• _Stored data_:

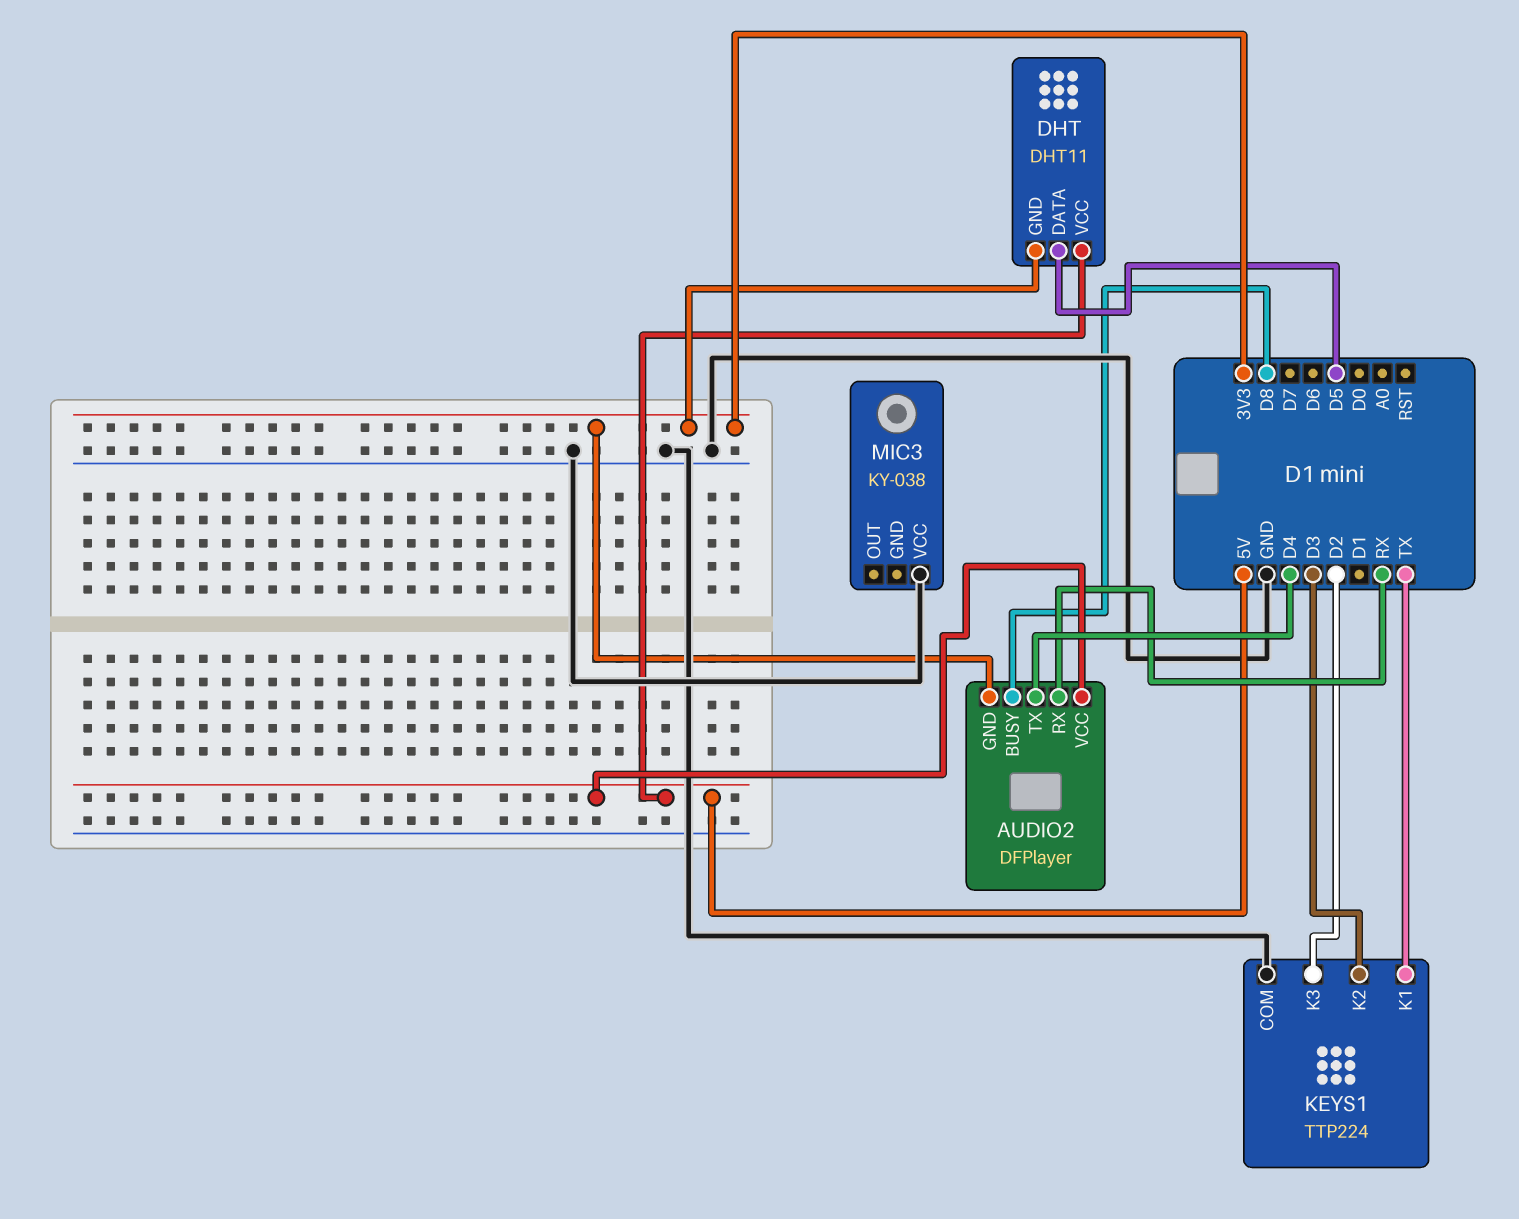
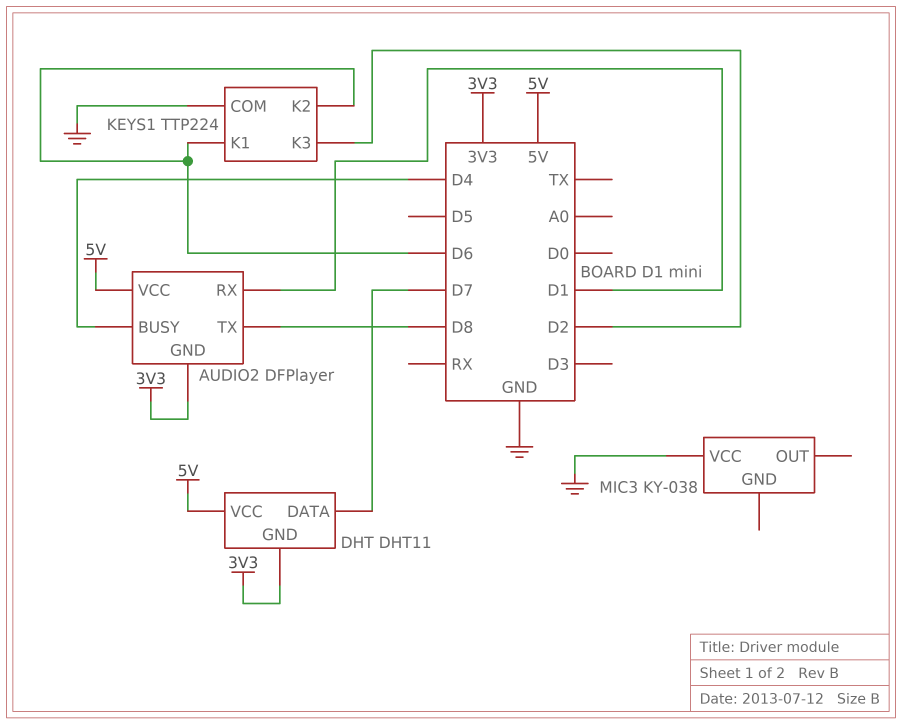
AUDIO2 pin BUSY: D8 -> D4
AUDIO2 pin RX: RX -> D1
AUDIO2 pin TX: D4 -> D8
DHT pin DATA: D5 -> D7
KEYS1 pin K1: TX -> D6
KEYS1 pin K2: D3 -> D6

• _Your goal_:
Where a picture appears, skip it and copy the rest of the data word for word.

• _Response_:
AUDIO2 pin BUSY: D8 -> D4
AUDIO2 pin RX: RX -> D1
AUDIO2 pin TX: D4 -> D8
DHT pin DATA: D5 -> D7
KEYS1 pin K1: TX -> D6
KEYS1 pin K2: D3 -> D6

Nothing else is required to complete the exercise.